What is expected ▸
Set every line of the data down again exactly, and keep the pictures out.

Data section ▸
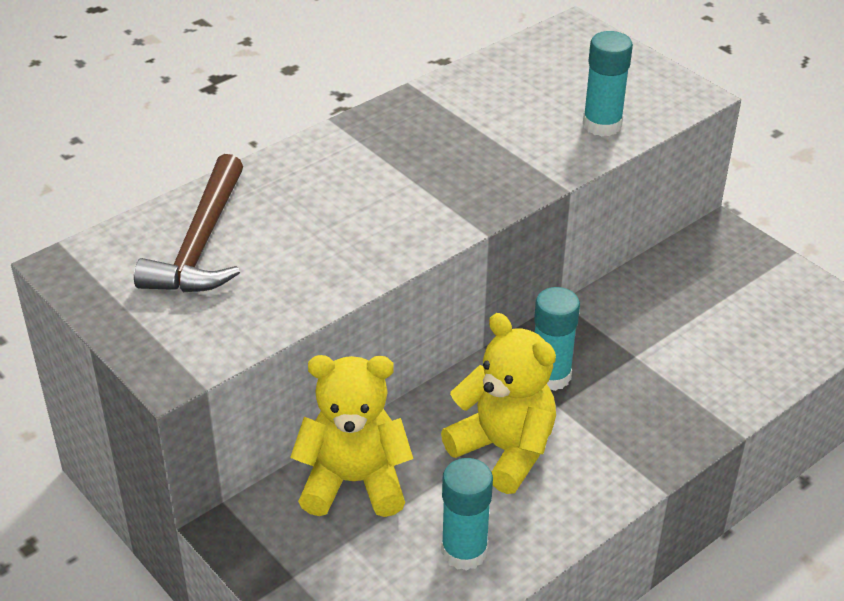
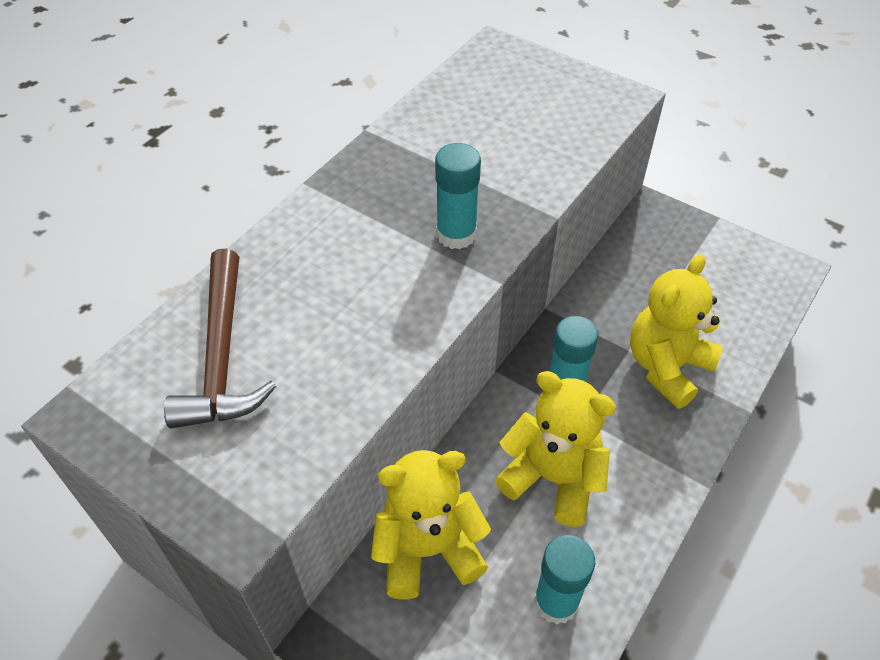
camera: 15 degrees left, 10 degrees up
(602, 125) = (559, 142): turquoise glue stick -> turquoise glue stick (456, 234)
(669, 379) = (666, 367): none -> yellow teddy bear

Response area ▸
camera: 15 degrees left, 10 degrees up
(602, 125) = (559, 142): turquoise glue stick -> turquoise glue stick (456, 234)
(669, 379) = (666, 367): none -> yellow teddy bear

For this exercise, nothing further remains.